Object count comparisons
______________________________
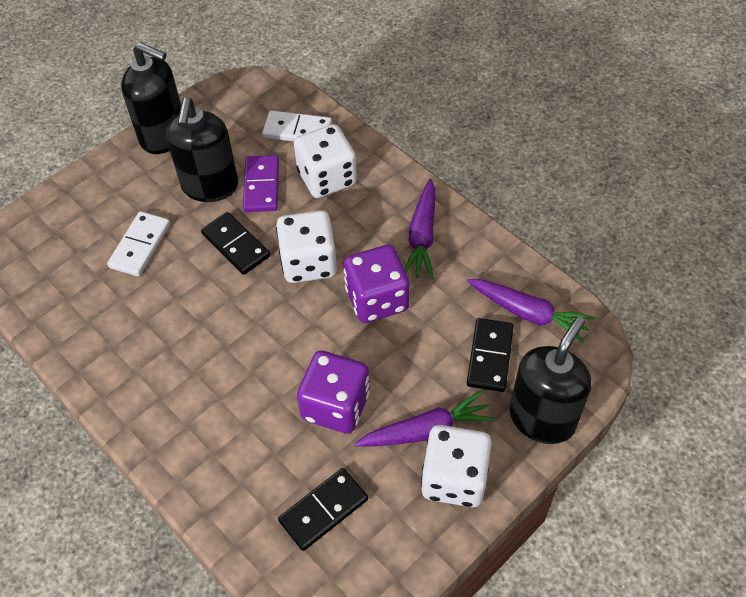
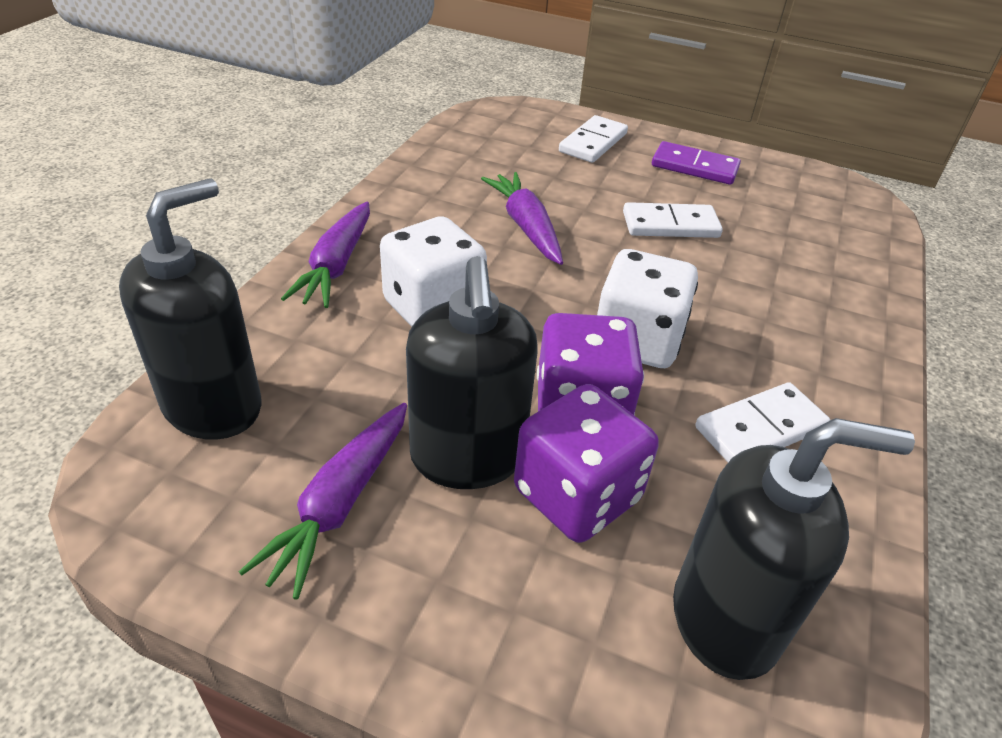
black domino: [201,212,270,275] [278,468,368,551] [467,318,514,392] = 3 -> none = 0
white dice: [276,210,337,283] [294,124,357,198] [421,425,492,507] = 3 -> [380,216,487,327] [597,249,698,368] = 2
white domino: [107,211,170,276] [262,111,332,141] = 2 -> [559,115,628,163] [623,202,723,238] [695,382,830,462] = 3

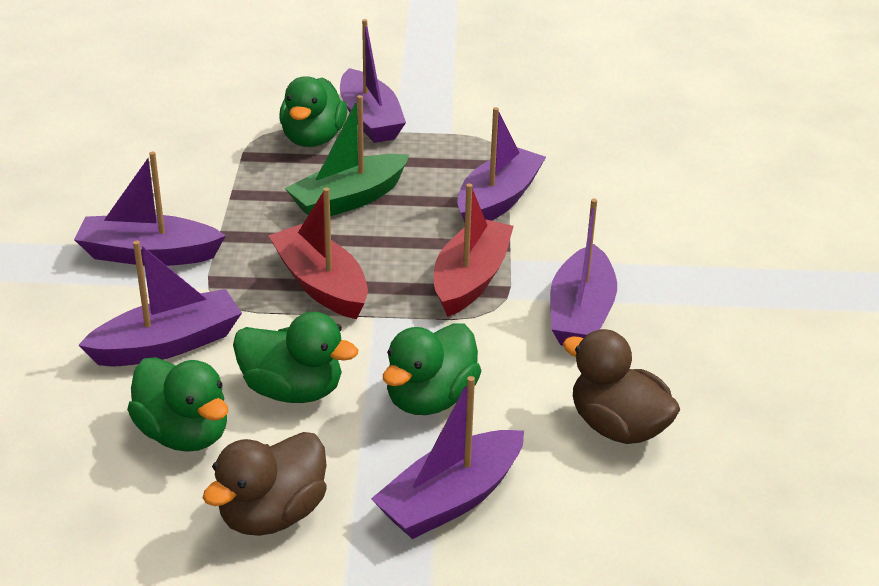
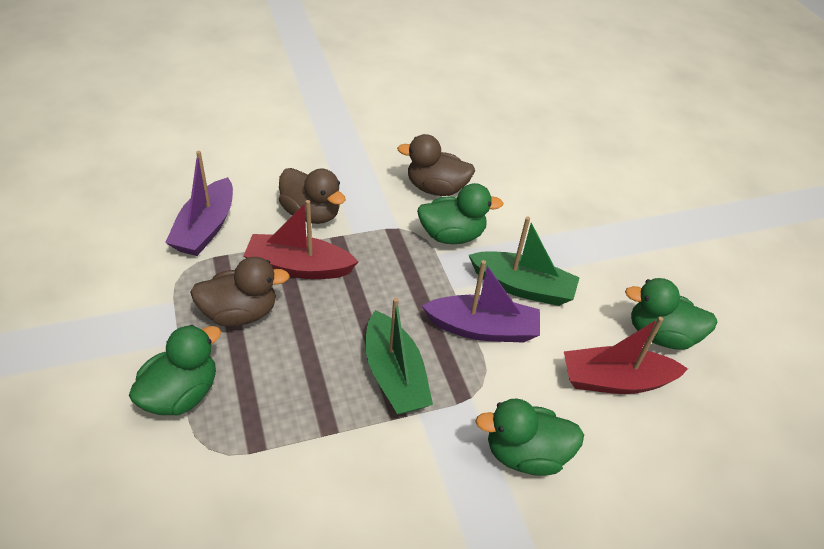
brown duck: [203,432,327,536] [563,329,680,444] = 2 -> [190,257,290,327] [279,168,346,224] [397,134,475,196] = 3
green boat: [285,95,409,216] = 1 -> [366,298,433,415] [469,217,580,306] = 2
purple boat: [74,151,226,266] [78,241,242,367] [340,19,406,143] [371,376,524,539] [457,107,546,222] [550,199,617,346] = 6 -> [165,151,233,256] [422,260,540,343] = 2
______________________________
Please say how many lines above contain "boat", number only.

| Exercise result |
2